**Your goal:**
Whenever a line below holds the word "black", count it; please give only the final number.

**Exercise input:**
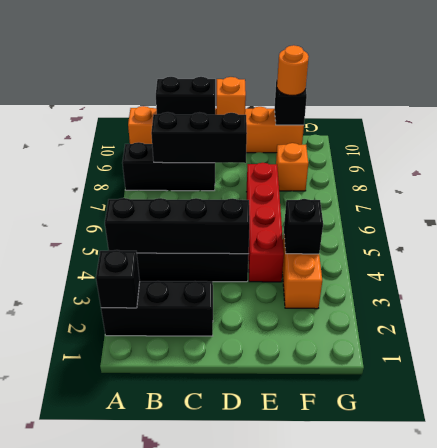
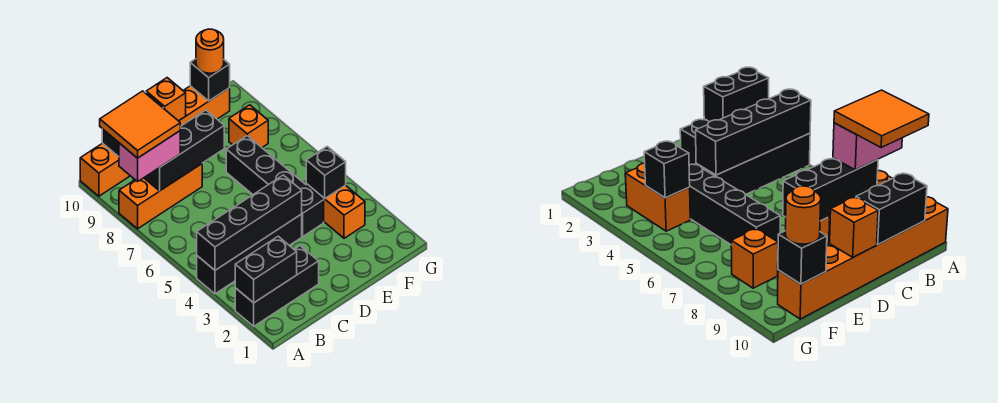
black 1x1 brick [96,250,140,308] -> black 1x2 brick [235,236,297,303]
black 1x3 brick [122,142,215,191] -> orange 1x3 brick [119,164,202,229]
none -> pink 1x2 brick [119,131,180,181]
none -> orange 2x2 tile [100,91,180,158]
red 1x4 brick [247,163,284,282] -> black 1x4 brick [226,136,324,236]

**Response:**
3